#### Before-and-after object lists
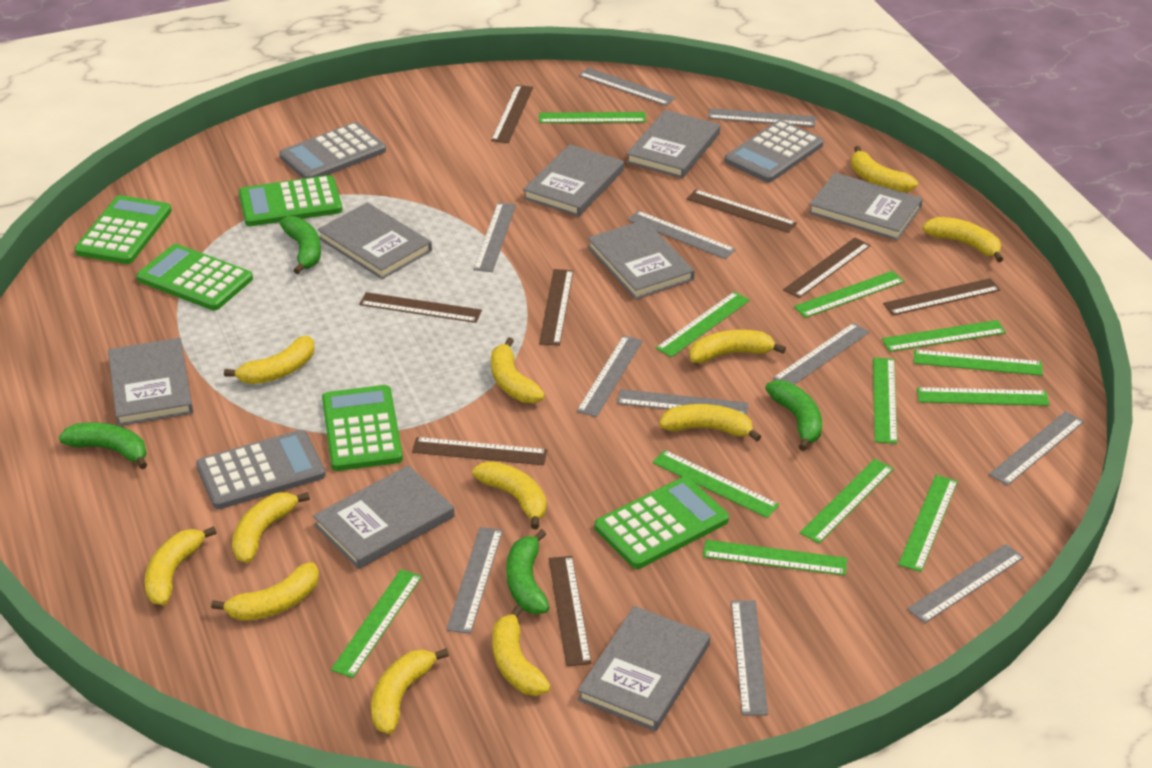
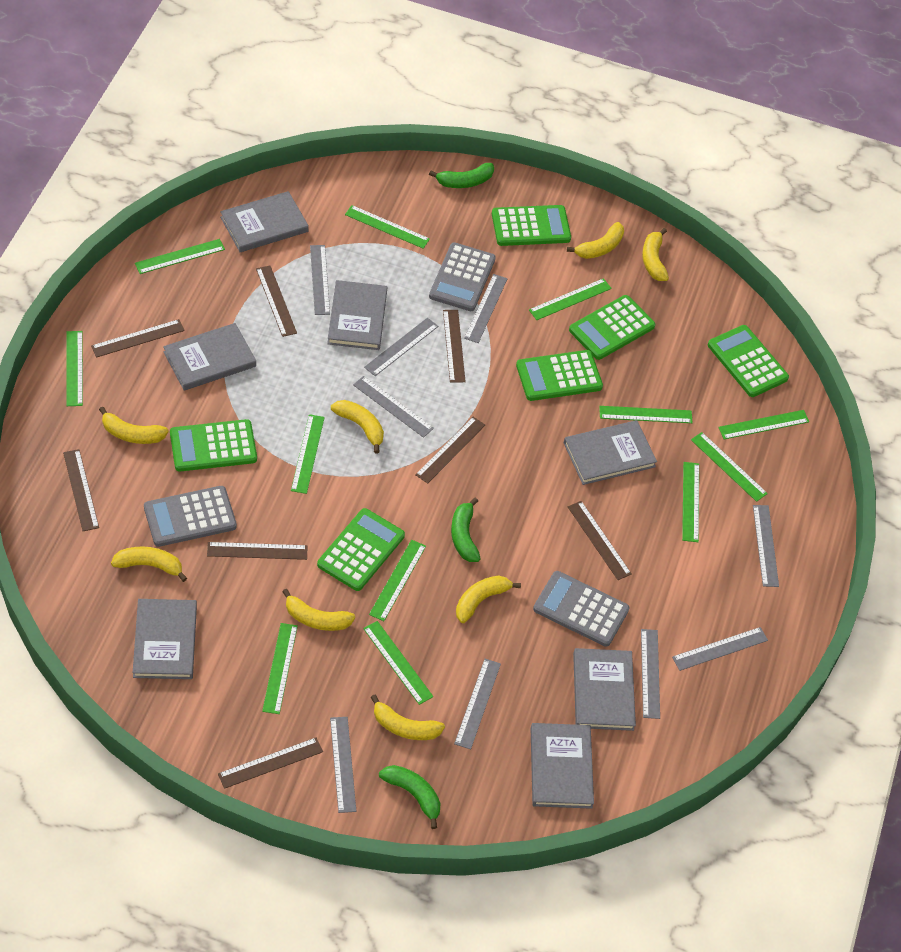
green banana: 4 -> 3
green calculator: 5 -> 6
grey book: 8 -> 7
grey ruler: 11 -> 9
yellow banana: 12 -> 8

#### REQUIREMENT
Show the lines above that have the word "green".

#### RESULT FOR THIS TASK
green banana: 4 -> 3
green calculator: 5 -> 6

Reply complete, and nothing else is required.